═══ SUPPLIED MATERIAL ═══
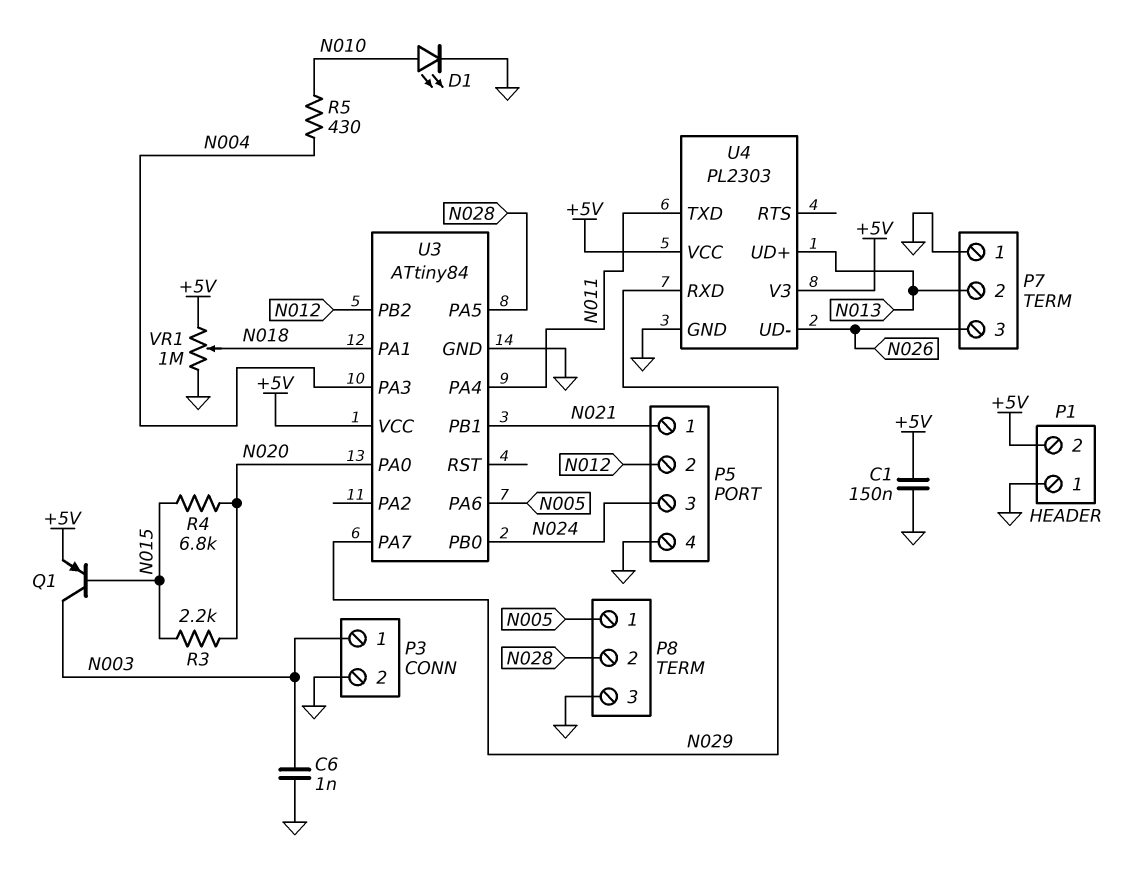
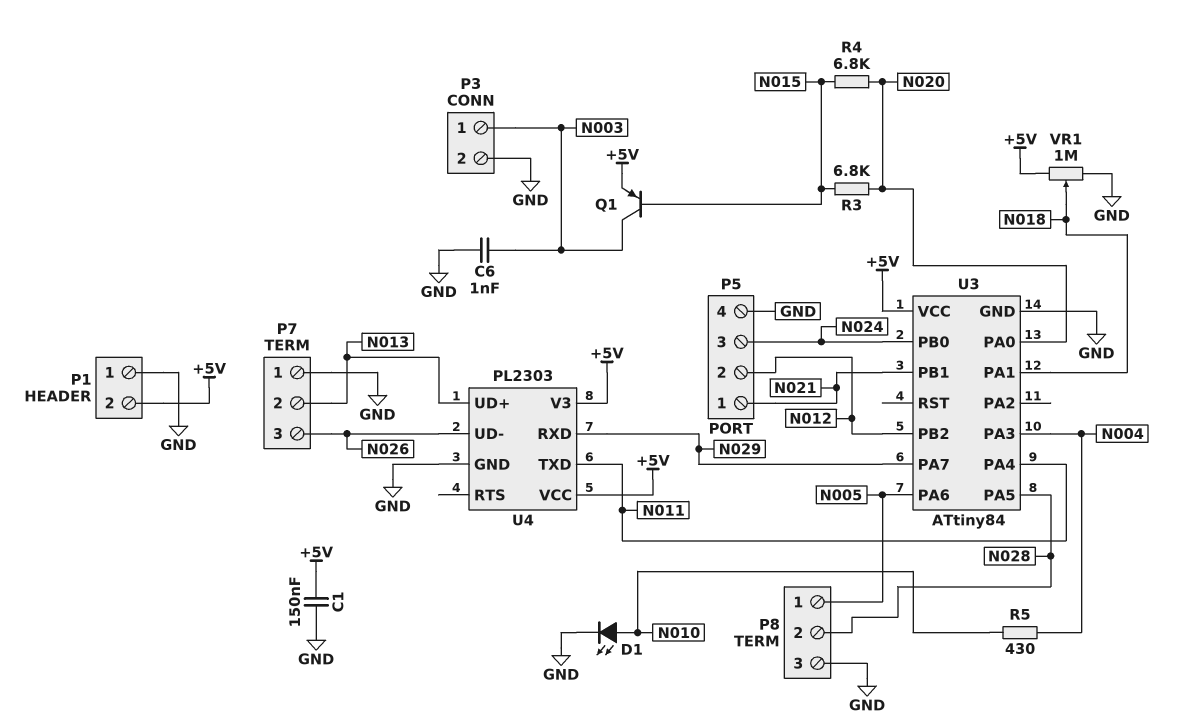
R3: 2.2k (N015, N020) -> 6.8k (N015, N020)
═══
═══ SUPPLIED MATERIAL ═══
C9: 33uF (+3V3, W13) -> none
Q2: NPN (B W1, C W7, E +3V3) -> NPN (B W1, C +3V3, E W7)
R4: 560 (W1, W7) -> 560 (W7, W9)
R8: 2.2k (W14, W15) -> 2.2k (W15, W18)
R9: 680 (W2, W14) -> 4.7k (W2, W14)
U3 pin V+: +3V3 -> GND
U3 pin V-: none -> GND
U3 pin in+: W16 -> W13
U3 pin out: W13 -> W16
═══
• **WORK INSTRUCTION**:
Print the lines above from the one with "R4: 560 (W1, W7) -> 560 (W7, W9)" through the one with "U3 pin out: W13 -> W16", both included, exactly as written and nothing more.

• **PROBLEM SOLUTION**:
R4: 560 (W1, W7) -> 560 (W7, W9)
R8: 2.2k (W14, W15) -> 2.2k (W15, W18)
R9: 680 (W2, W14) -> 4.7k (W2, W14)
U3 pin V+: +3V3 -> GND
U3 pin V-: none -> GND
U3 pin in+: W16 -> W13
U3 pin out: W13 -> W16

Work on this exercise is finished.